━━ MATERIAL SHOWN ━━

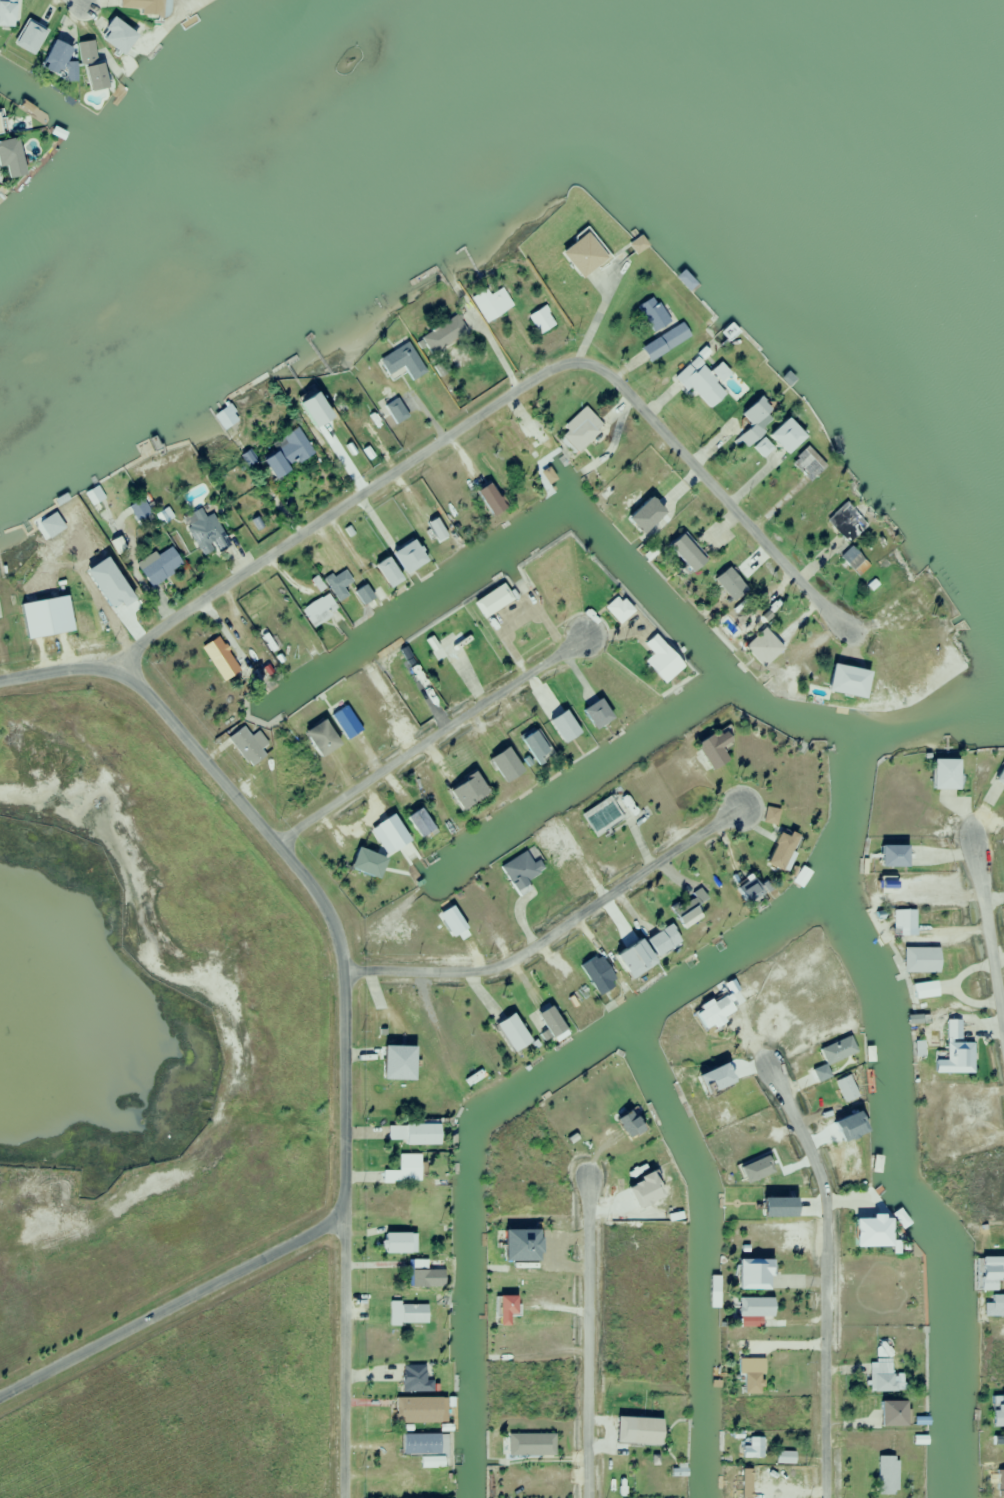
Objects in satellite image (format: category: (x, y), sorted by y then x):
road: (78, 0)
building: (139, 6)
building: (113, 34)
building: (25, 37)
building: (53, 54)
building: (88, 65)
building: (7, 151)
building: (637, 245)
building: (579, 254)
building: (683, 281)
building: (492, 305)
road: (593, 309)
building: (652, 314)
building: (540, 319)
building: (727, 333)
building: (442, 334)
building: (663, 342)
road: (494, 350)
building: (400, 362)
building: (699, 384)
road: (499, 399)
building: (306, 411)
building: (221, 420)
building: (752, 421)
building: (528, 435)
building: (577, 435)
building: (782, 436)
building: (284, 453)
building: (804, 464)
building: (486, 499)
building: (640, 508)
building: (137, 510)
building: (845, 523)
building: (205, 534)
building: (682, 553)
building: (404, 557)
building: (850, 559)
building: (158, 566)
building: (382, 573)
building: (95, 582)
building: (338, 582)
building: (360, 594)
building: (490, 601)
building: (909, 607)
building: (318, 610)
building: (615, 610)
building: (762, 642)
building: (445, 649)
building: (222, 659)
building: (657, 660)
building: (843, 681)
building: (593, 714)
building: (344, 722)
building: (560, 727)
building: (317, 738)
road: (427, 740)
building: (246, 745)
building: (531, 746)
building: (709, 749)
building: (501, 765)
building: (940, 775)
building: (999, 776)
building: (464, 791)
building: (605, 813)
building: (415, 823)
building: (553, 838)
building: (778, 851)
building: (887, 856)
building: (363, 864)
building: (518, 870)
building: (742, 894)
building: (686, 909)
building: (902, 923)
road: (552, 930)
building: (659, 941)
road: (988, 944)
building: (629, 955)
building: (918, 960)
building: (594, 974)
road: (340, 985)
building: (923, 990)
building: (712, 1011)
building: (545, 1021)
building: (508, 1031)
building: (834, 1050)
building: (954, 1052)
building: (392, 1063)
building: (843, 1088)
building: (623, 1123)
building: (389, 1132)
building: (417, 1132)
building: (848, 1161)
building: (406, 1168)
building: (765, 1172)
building: (866, 1231)
building: (396, 1242)
building: (508, 1248)
building: (748, 1273)
building: (986, 1273)
building: (421, 1275)
road: (822, 1277)
road: (170, 1303)
building: (502, 1304)
building: (751, 1306)
building: (406, 1314)
road: (585, 1340)
building: (879, 1347)
building: (880, 1376)
building: (413, 1379)
building: (750, 1383)
building: (888, 1413)
building: (409, 1414)
building: (995, 1415)
building: (640, 1430)
building: (419, 1444)
building: (528, 1444)
building: (753, 1449)
building: (885, 1475)
building: (998, 1479)
building: (409, 1484)

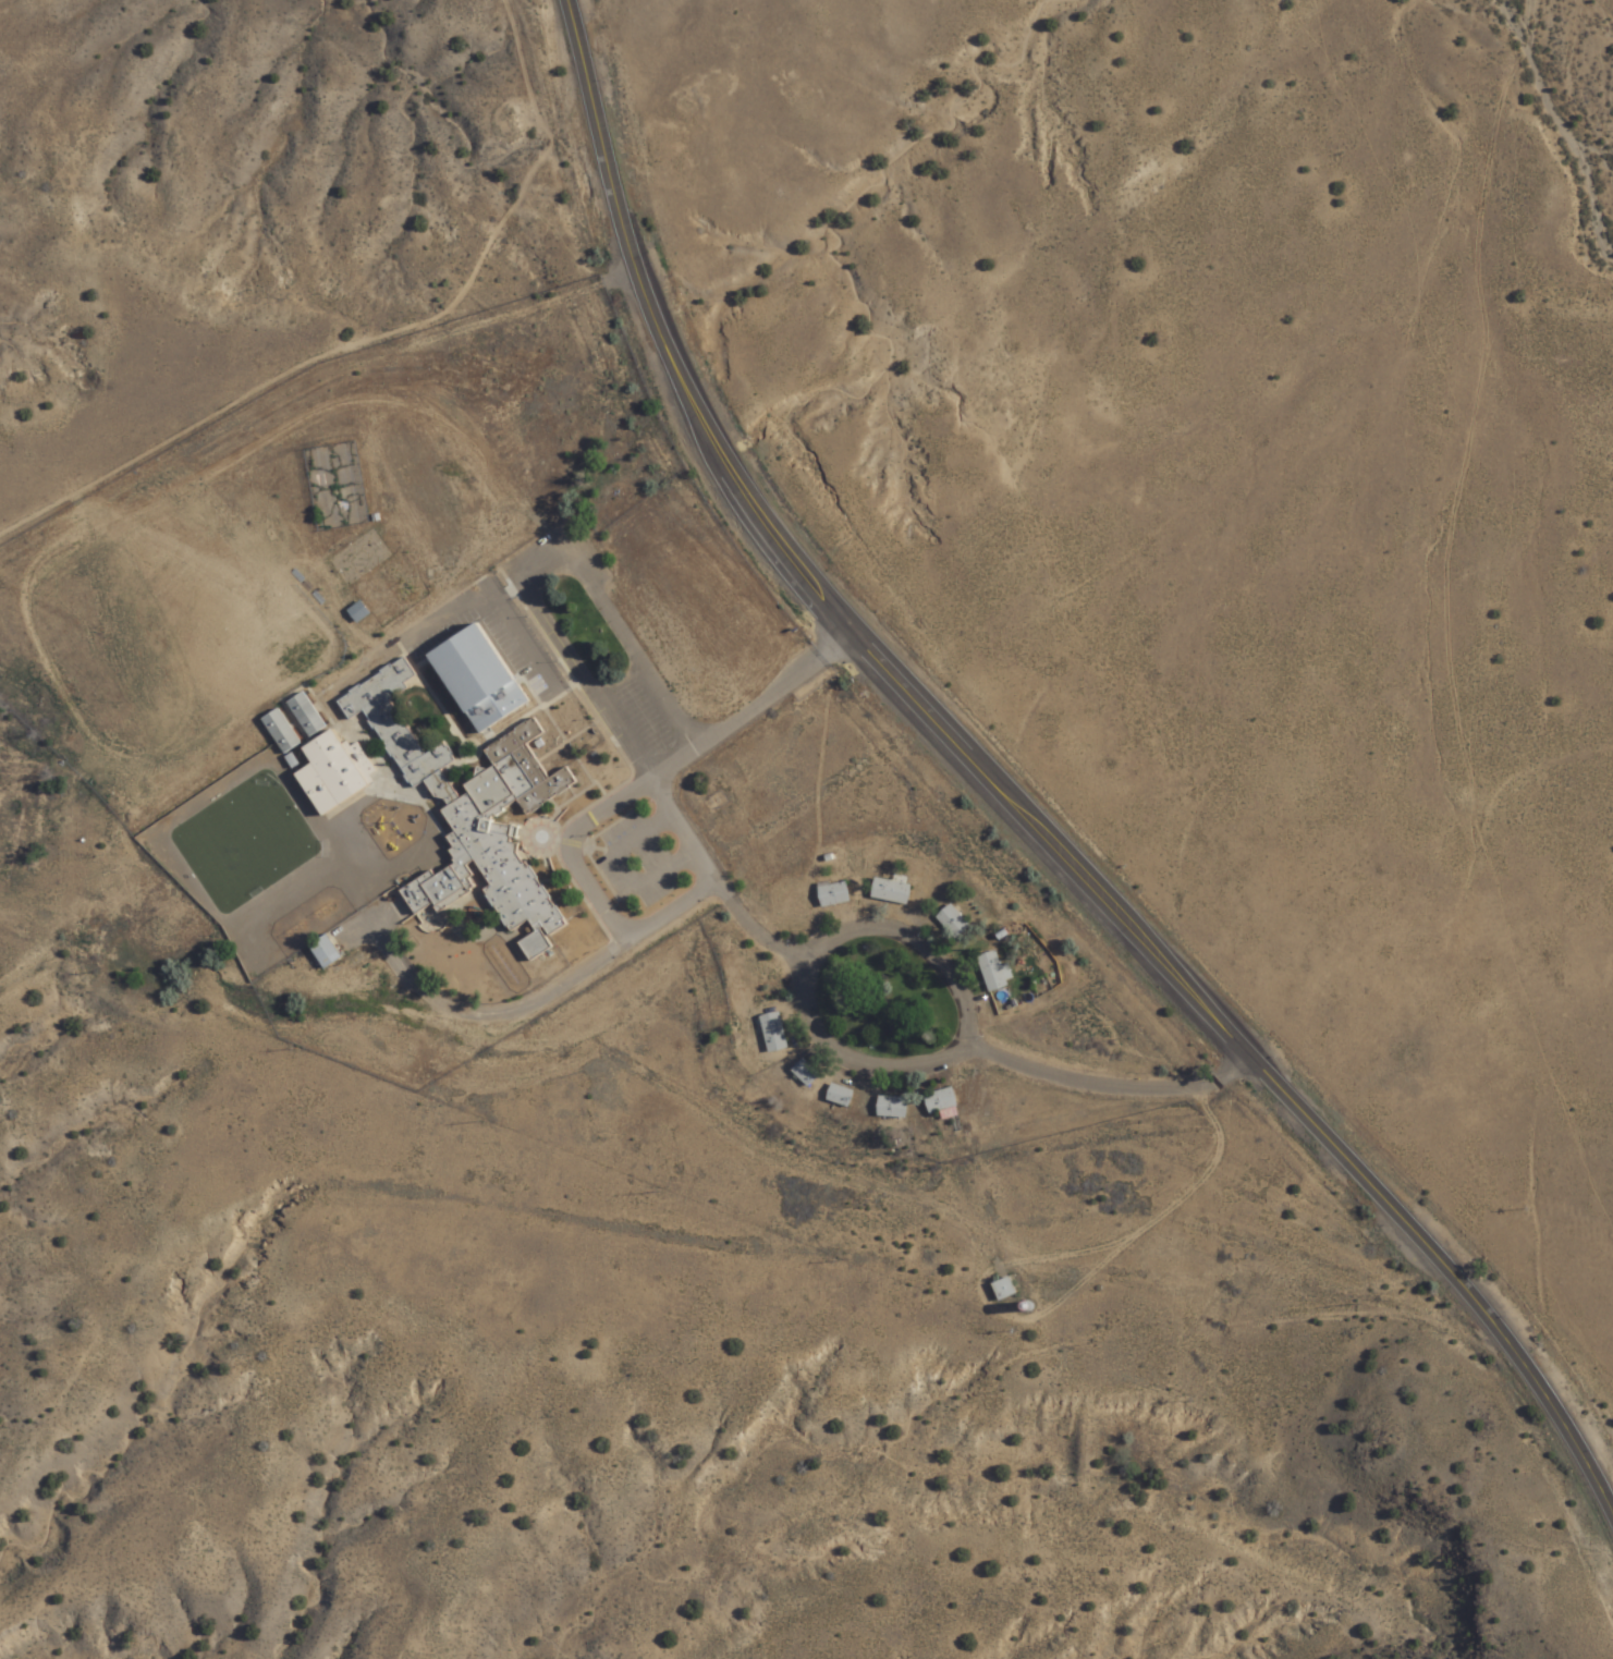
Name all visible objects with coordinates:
building: (357, 613)
building: (305, 716)
building: (280, 733)
building: (335, 774)
road: (652, 782)
road: (1008, 805)
building: (474, 814)
building: (890, 891)
building: (833, 895)
building: (952, 921)
building: (324, 953)
building: (991, 971)
building: (773, 1032)
road: (881, 1069)
building: (804, 1073)
building: (839, 1095)
building: (940, 1100)
building: (891, 1107)
building: (1005, 1287)

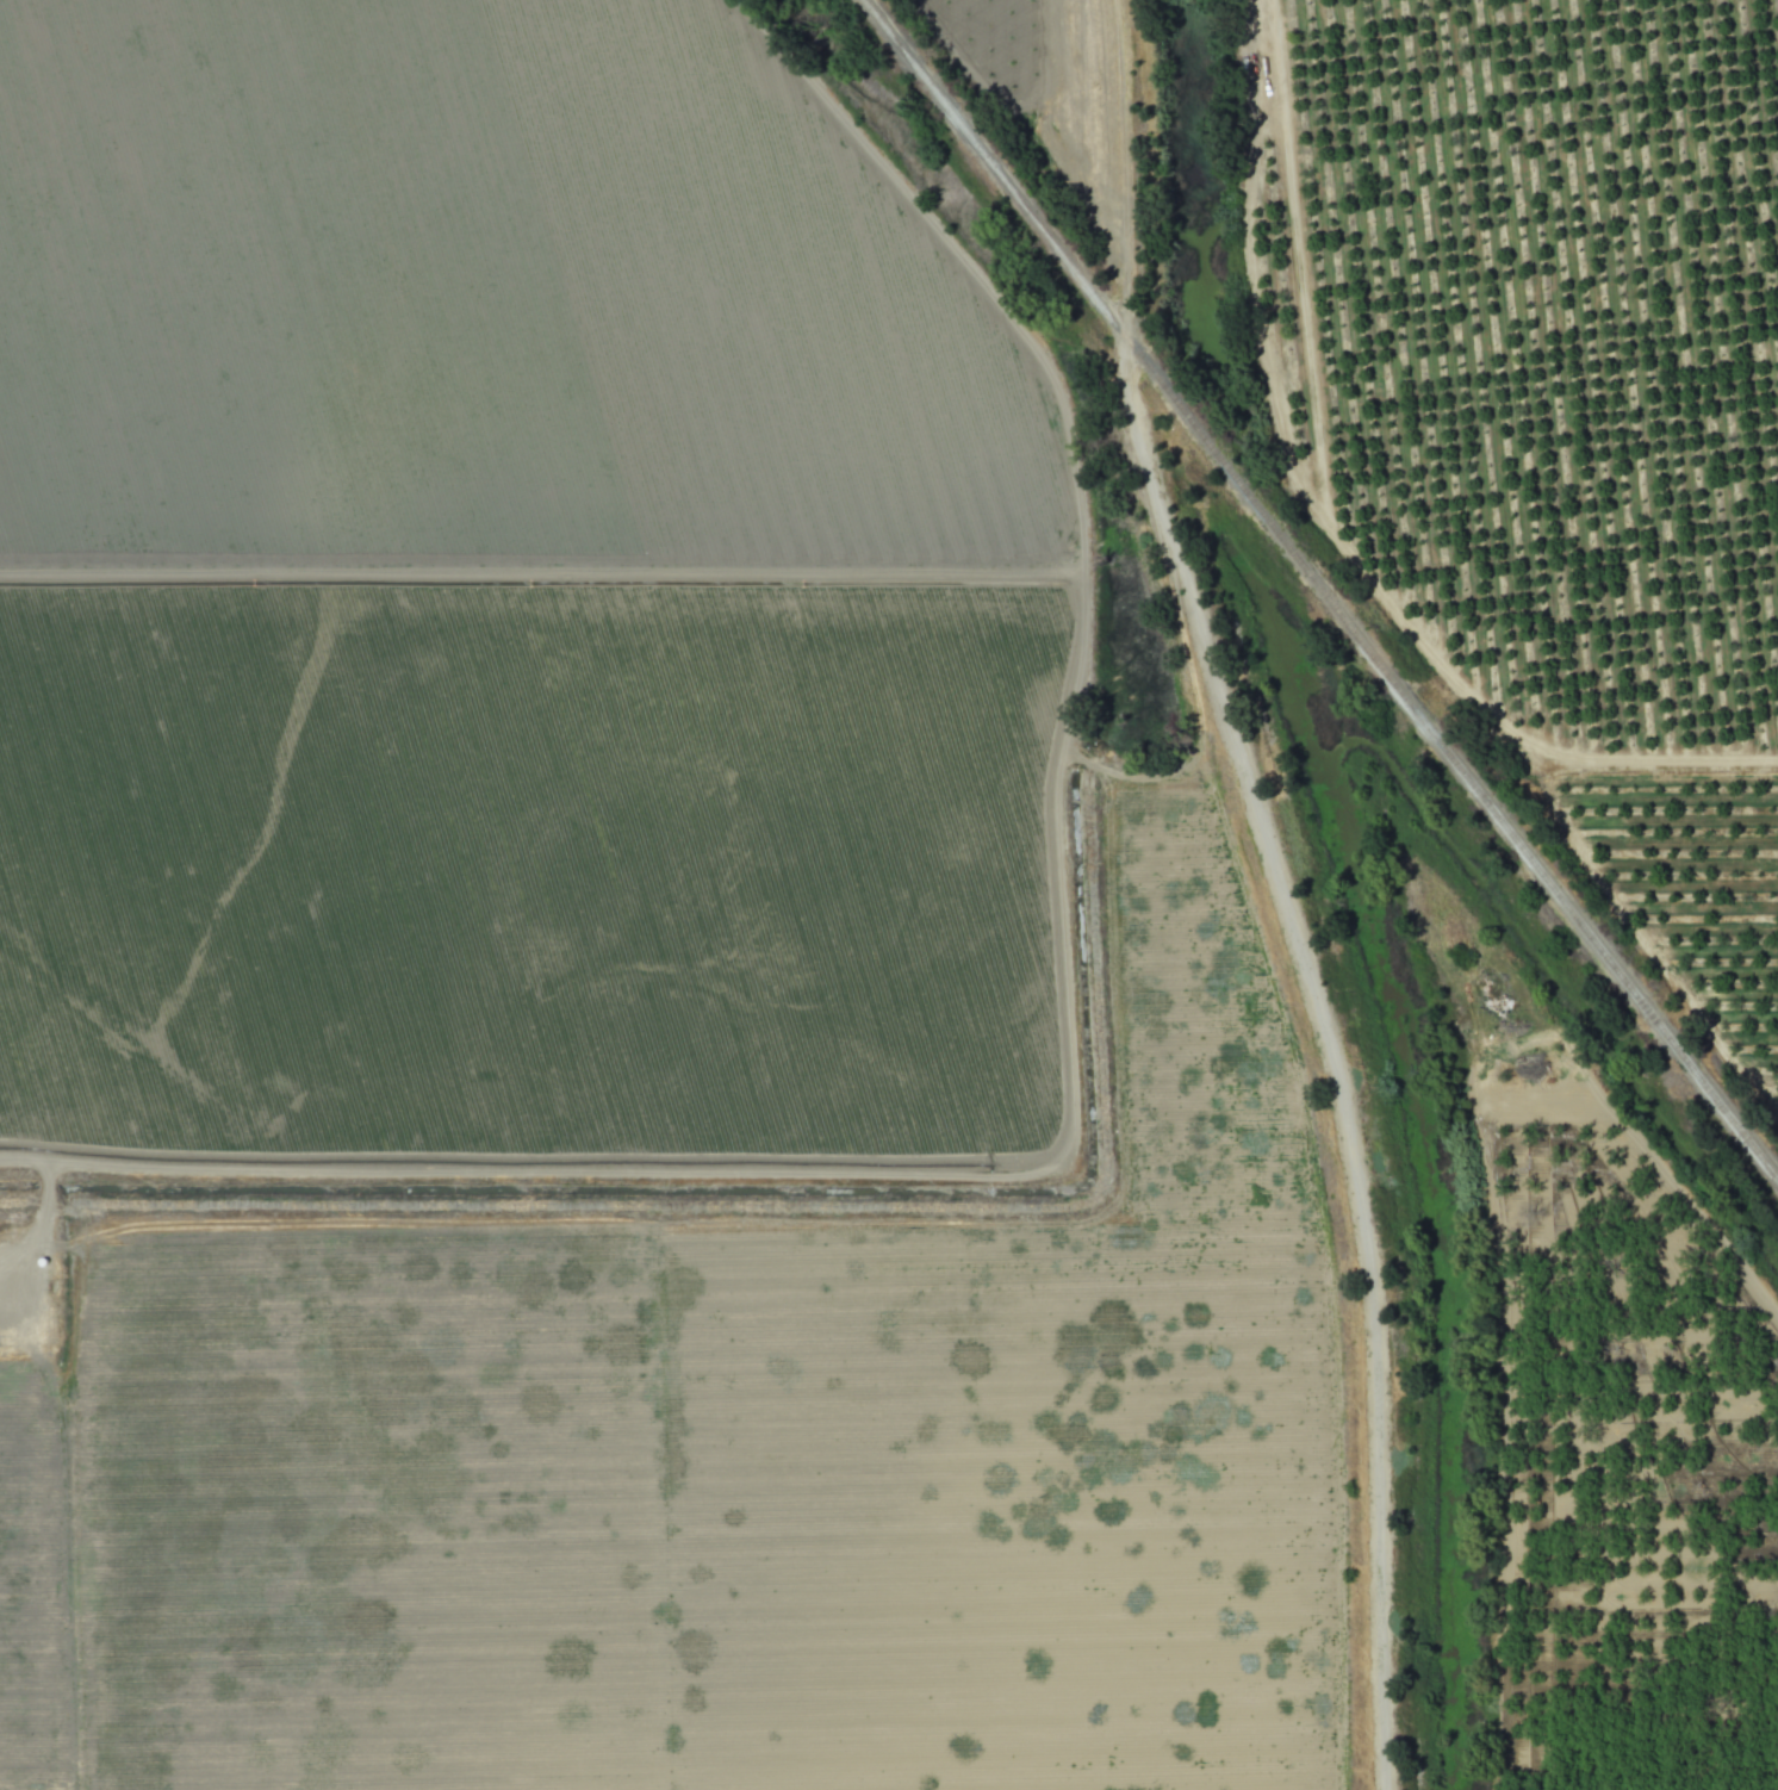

━━━

INSTRUCTIONS FOR THE TASK :: Send back the entries above exactly. Skip the images.

TASK RESULT ::
Objects in satellite image (format: category: (x, y), sorted by y then x):
road: (78, 0)
building: (139, 6)
building: (113, 34)
building: (25, 37)
building: (53, 54)
building: (88, 65)
building: (7, 151)
building: (637, 245)
building: (579, 254)
building: (683, 281)
building: (492, 305)
road: (593, 309)
building: (652, 314)
building: (540, 319)
building: (727, 333)
building: (442, 334)
building: (663, 342)
road: (494, 350)
building: (400, 362)
building: (699, 384)
road: (499, 399)
building: (306, 411)
building: (221, 420)
building: (752, 421)
building: (528, 435)
building: (577, 435)
building: (782, 436)
building: (284, 453)
building: (804, 464)
building: (486, 499)
building: (640, 508)
building: (137, 510)
building: (845, 523)
building: (205, 534)
building: (682, 553)
building: (404, 557)
building: (850, 559)
building: (158, 566)
building: (382, 573)
building: (95, 582)
building: (338, 582)
building: (360, 594)
building: (490, 601)
building: (909, 607)
building: (318, 610)
building: (615, 610)
building: (762, 642)
building: (445, 649)
building: (222, 659)
building: (657, 660)
building: (843, 681)
building: (593, 714)
building: (344, 722)
building: (560, 727)
building: (317, 738)
road: (427, 740)
building: (246, 745)
building: (531, 746)
building: (709, 749)
building: (501, 765)
building: (940, 775)
building: (999, 776)
building: (464, 791)
building: (605, 813)
building: (415, 823)
building: (553, 838)
building: (778, 851)
building: (887, 856)
building: (363, 864)
building: (518, 870)
building: (742, 894)
building: (686, 909)
building: (902, 923)
road: (552, 930)
building: (659, 941)
road: (988, 944)
building: (629, 955)
building: (918, 960)
building: (594, 974)
road: (340, 985)
building: (923, 990)
building: (712, 1011)
building: (545, 1021)
building: (508, 1031)
building: (834, 1050)
building: (954, 1052)
building: (392, 1063)
building: (843, 1088)
building: (623, 1123)
building: (389, 1132)
building: (417, 1132)
building: (848, 1161)
building: (406, 1168)
building: (765, 1172)
building: (866, 1231)
building: (396, 1242)
building: (508, 1248)
building: (748, 1273)
building: (986, 1273)
building: (421, 1275)
road: (822, 1277)
road: (170, 1303)
building: (502, 1304)
building: (751, 1306)
building: (406, 1314)
road: (585, 1340)
building: (879, 1347)
building: (880, 1376)
building: (413, 1379)
building: (750, 1383)
building: (888, 1413)
building: (409, 1414)
building: (995, 1415)
building: (640, 1430)
building: (419, 1444)
building: (528, 1444)
building: (753, 1449)
building: (885, 1475)
building: (998, 1479)
building: (409, 1484)

Name all visible objects with coordinates:
building: (357, 613)
building: (305, 716)
building: (280, 733)
building: (335, 774)
road: (652, 782)
road: (1008, 805)
building: (474, 814)
building: (890, 891)
building: (833, 895)
building: (952, 921)
building: (324, 953)
building: (991, 971)
building: (773, 1032)
road: (881, 1069)
building: (804, 1073)
building: (839, 1095)
building: (940, 1100)
building: (891, 1107)
building: (1005, 1287)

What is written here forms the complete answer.